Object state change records
____

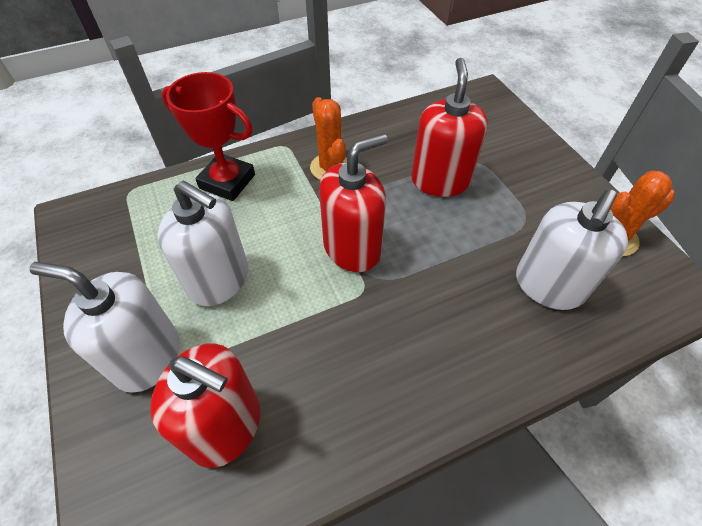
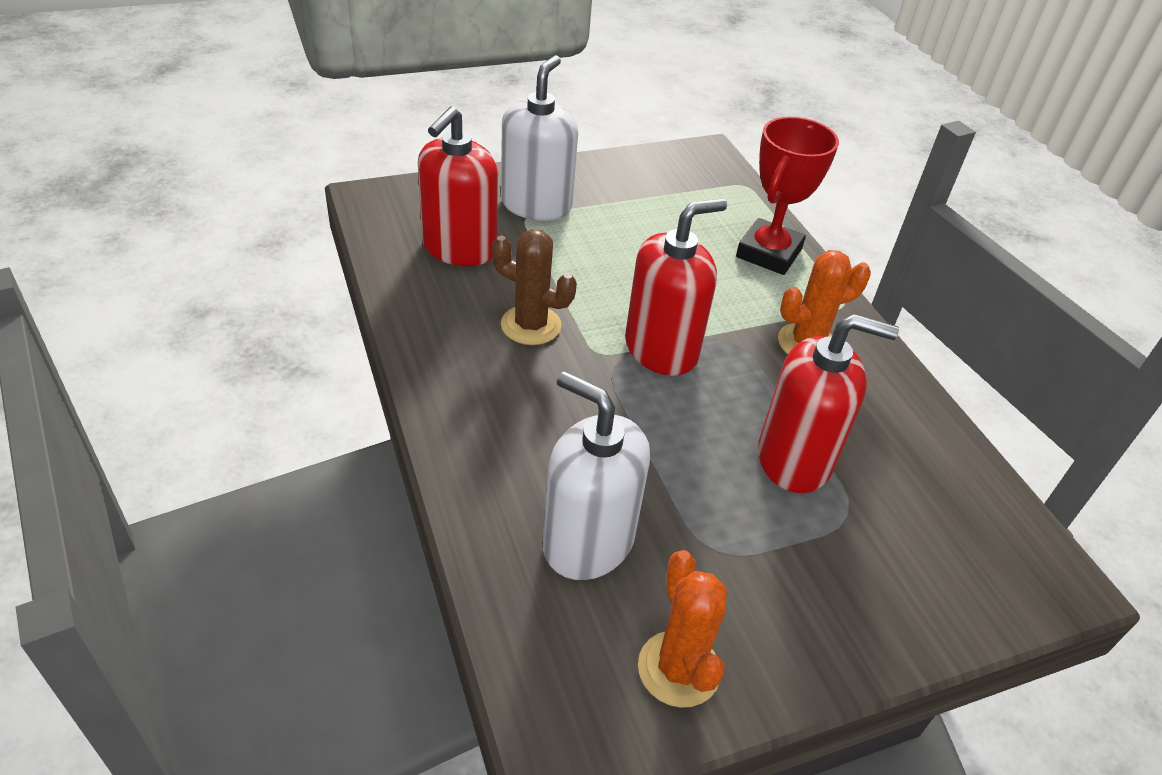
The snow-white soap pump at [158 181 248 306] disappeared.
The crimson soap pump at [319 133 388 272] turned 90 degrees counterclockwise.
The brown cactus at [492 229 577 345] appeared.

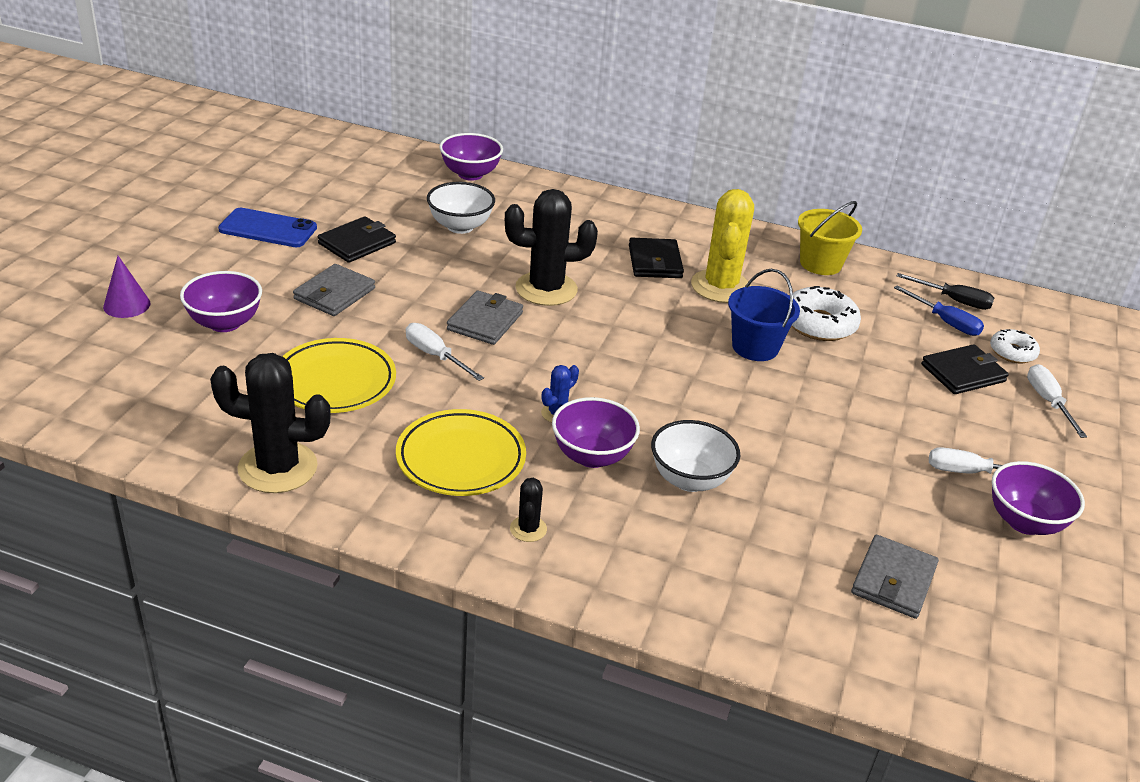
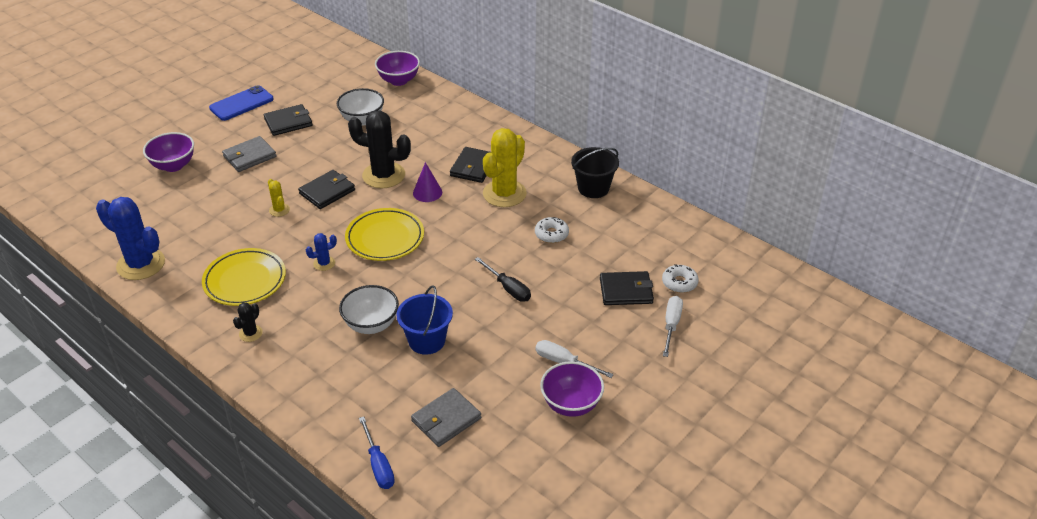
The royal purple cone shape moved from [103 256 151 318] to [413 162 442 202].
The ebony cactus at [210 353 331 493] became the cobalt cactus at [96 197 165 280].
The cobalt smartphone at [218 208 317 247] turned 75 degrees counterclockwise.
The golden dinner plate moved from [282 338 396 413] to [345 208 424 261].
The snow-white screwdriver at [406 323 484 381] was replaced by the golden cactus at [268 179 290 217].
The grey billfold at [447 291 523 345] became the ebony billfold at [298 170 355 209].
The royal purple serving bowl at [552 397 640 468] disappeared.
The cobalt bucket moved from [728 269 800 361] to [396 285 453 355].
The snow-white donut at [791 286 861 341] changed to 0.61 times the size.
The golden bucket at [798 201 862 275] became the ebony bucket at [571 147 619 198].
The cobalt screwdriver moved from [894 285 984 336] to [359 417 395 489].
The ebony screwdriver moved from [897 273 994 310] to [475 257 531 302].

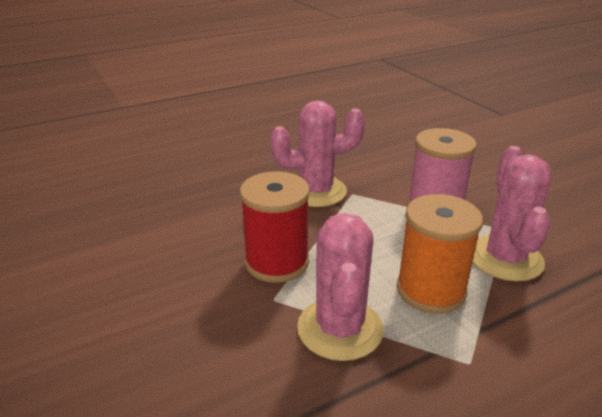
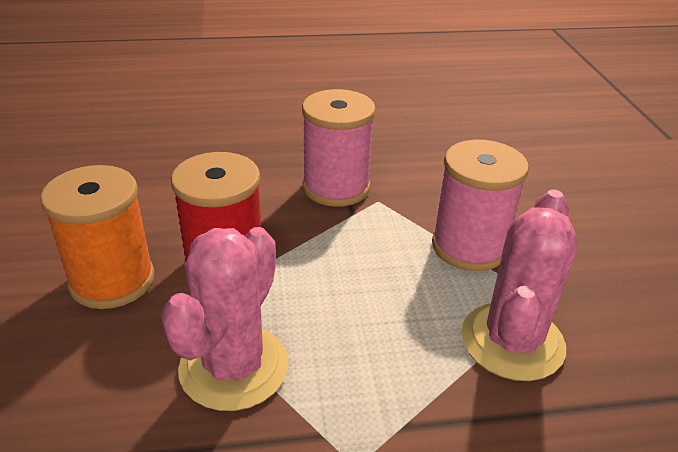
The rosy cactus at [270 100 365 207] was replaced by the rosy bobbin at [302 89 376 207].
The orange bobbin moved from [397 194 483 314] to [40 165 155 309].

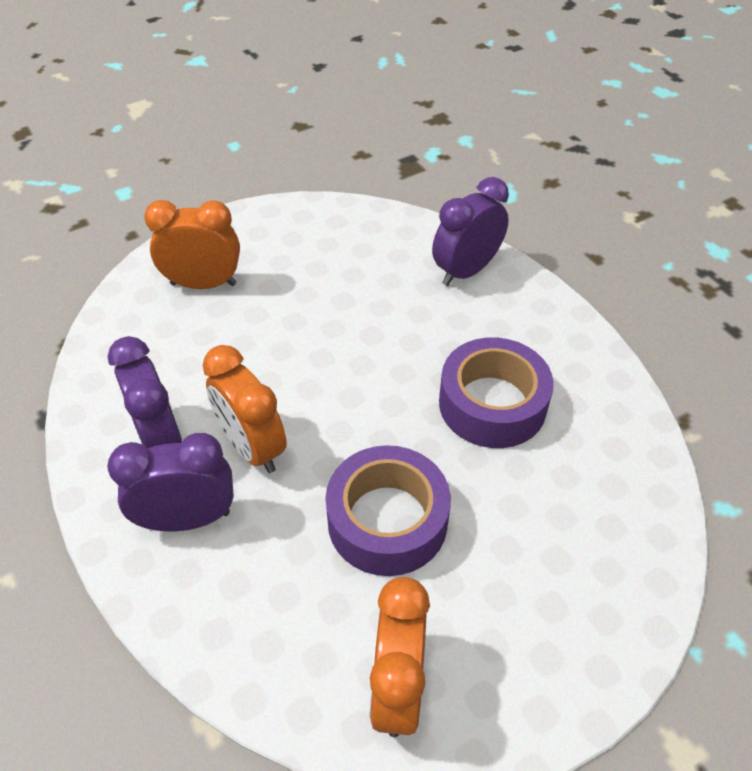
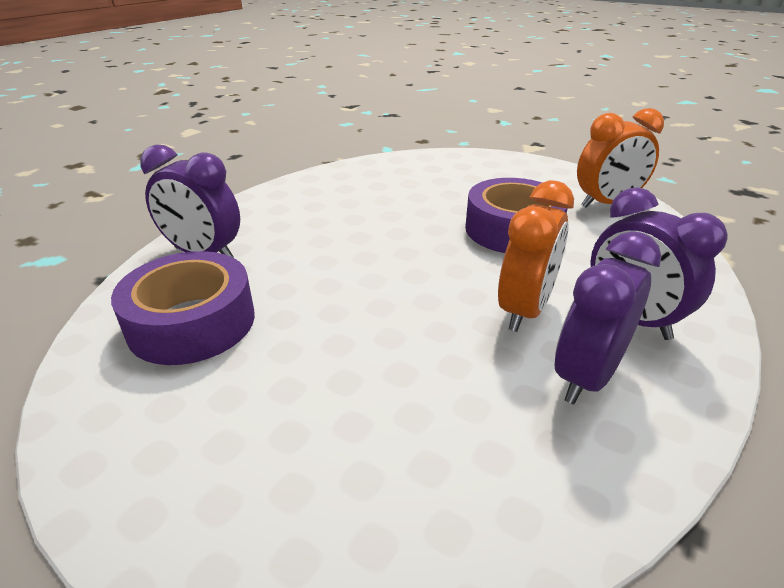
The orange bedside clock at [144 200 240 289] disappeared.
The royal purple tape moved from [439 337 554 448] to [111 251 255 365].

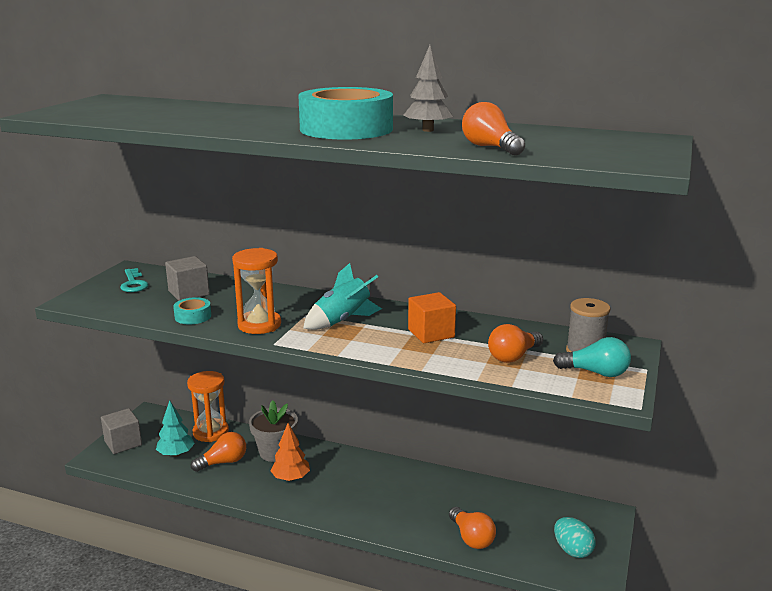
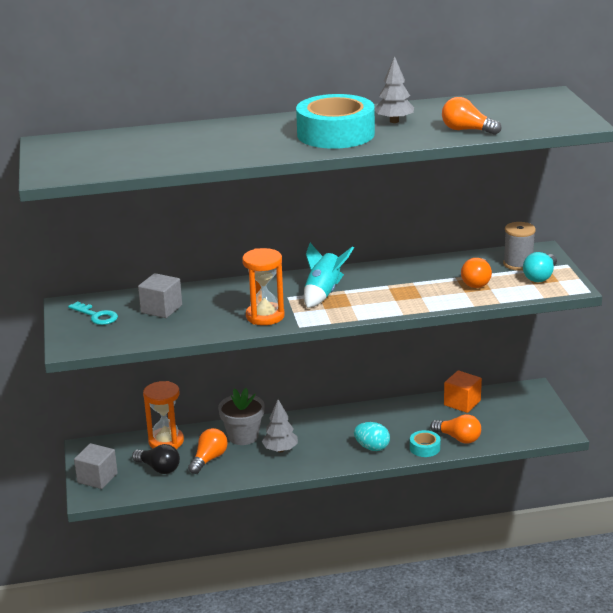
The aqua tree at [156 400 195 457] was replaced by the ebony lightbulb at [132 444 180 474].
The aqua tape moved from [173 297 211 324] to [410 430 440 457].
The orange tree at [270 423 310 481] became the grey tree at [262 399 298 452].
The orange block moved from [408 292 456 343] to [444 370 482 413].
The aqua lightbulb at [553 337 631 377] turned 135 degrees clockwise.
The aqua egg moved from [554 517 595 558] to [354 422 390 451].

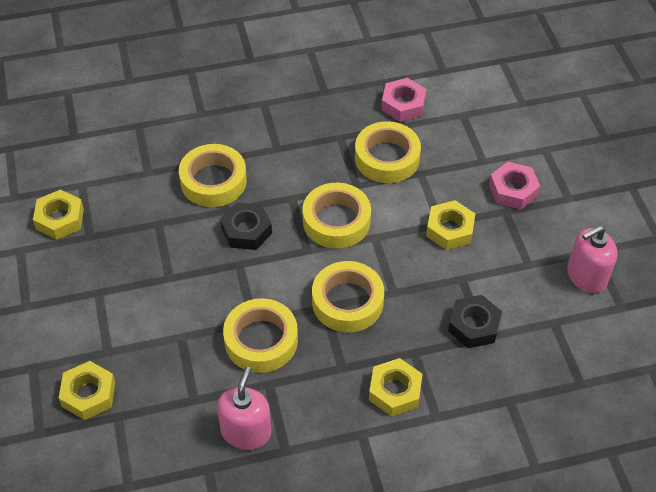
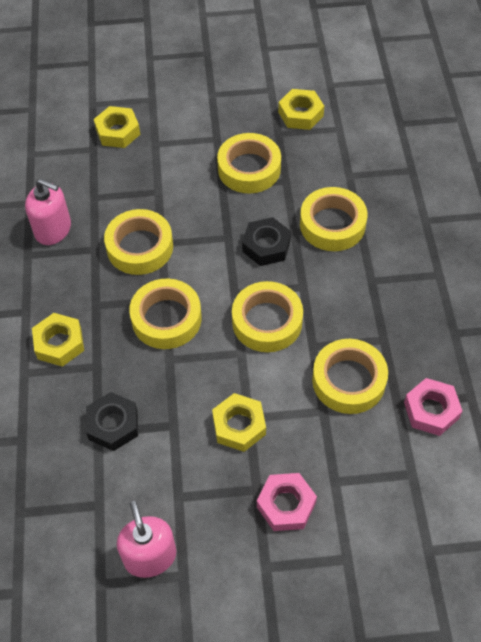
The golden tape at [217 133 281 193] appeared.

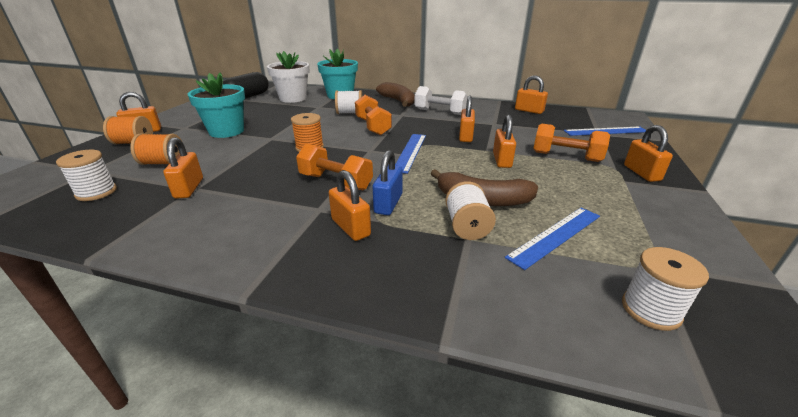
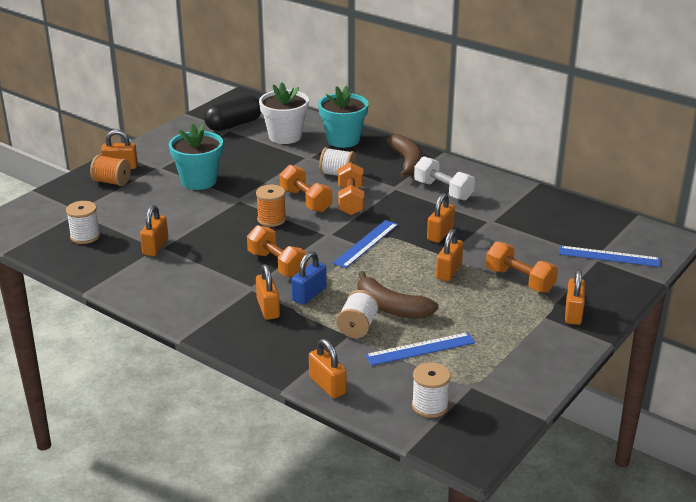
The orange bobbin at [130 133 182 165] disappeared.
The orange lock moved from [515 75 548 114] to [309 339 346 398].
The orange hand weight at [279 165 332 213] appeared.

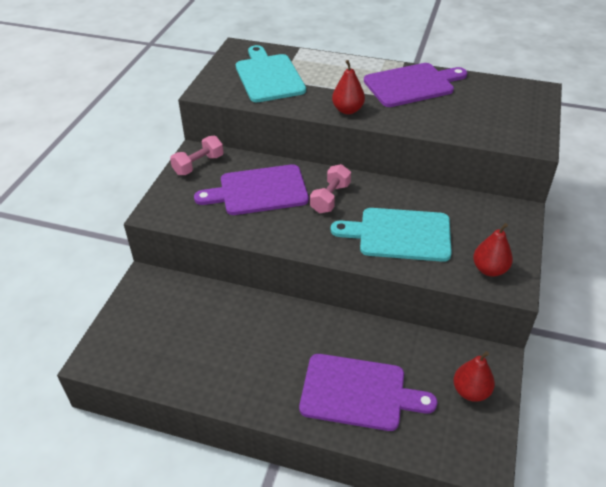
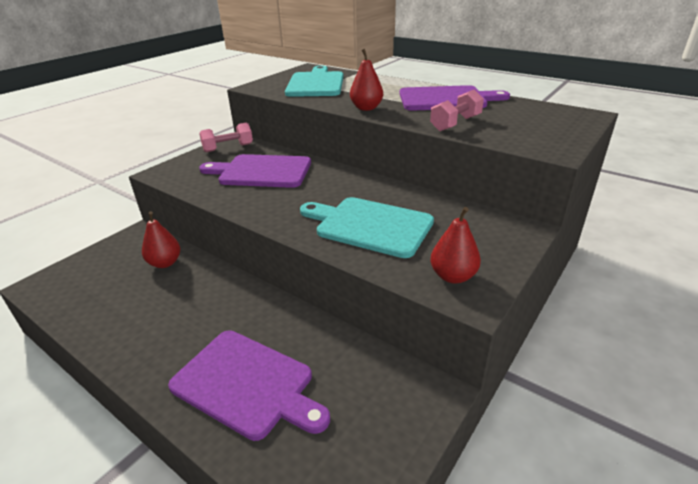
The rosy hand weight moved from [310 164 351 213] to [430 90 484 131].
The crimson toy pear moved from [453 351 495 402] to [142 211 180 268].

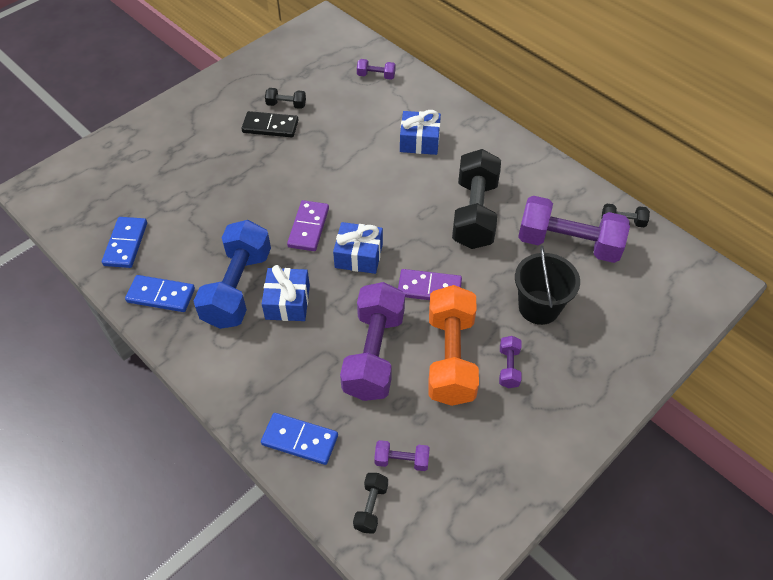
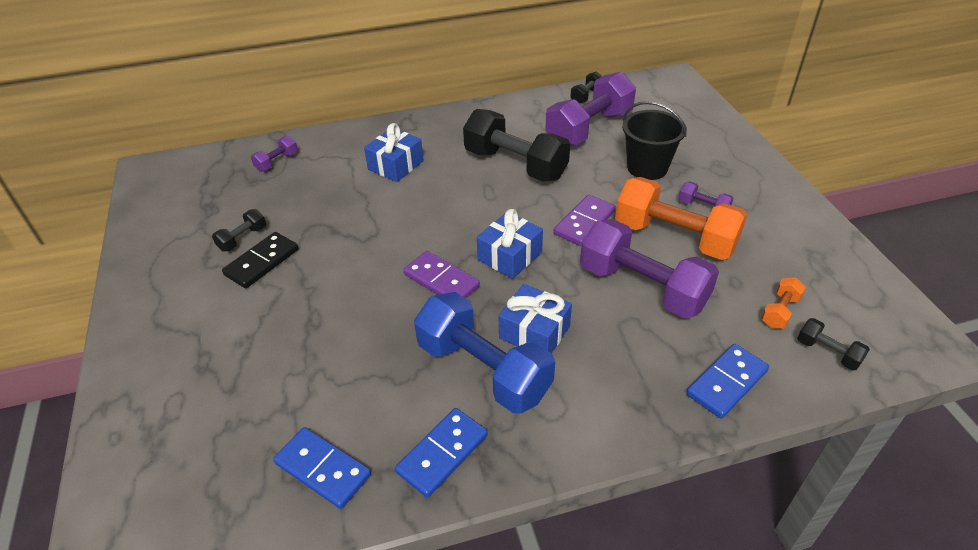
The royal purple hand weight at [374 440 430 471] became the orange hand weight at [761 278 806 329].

____

Nothing but the lines from the one with "The cobalt screwdriver" up to and including the one with "The aqua tree" should be printed, exactly as they read above. Please keep the pictures out.

The cobalt screwdriver moved from [894 285 984 336] to [359 417 395 489].
The ebony screwdriver moved from [897 273 994 310] to [475 257 531 302].

The rosy cactus at [270 100 365 207] was replaced by the rosy bobbin at [302 89 376 207].
The orange bobbin moved from [397 194 483 314] to [40 165 155 309].

The orange bedside clock at [144 200 240 289] disappeared.
The royal purple tape moved from [439 337 554 448] to [111 251 255 365].

The aqua tree at [156 400 195 457] was replaced by the ebony lightbulb at [132 444 180 474].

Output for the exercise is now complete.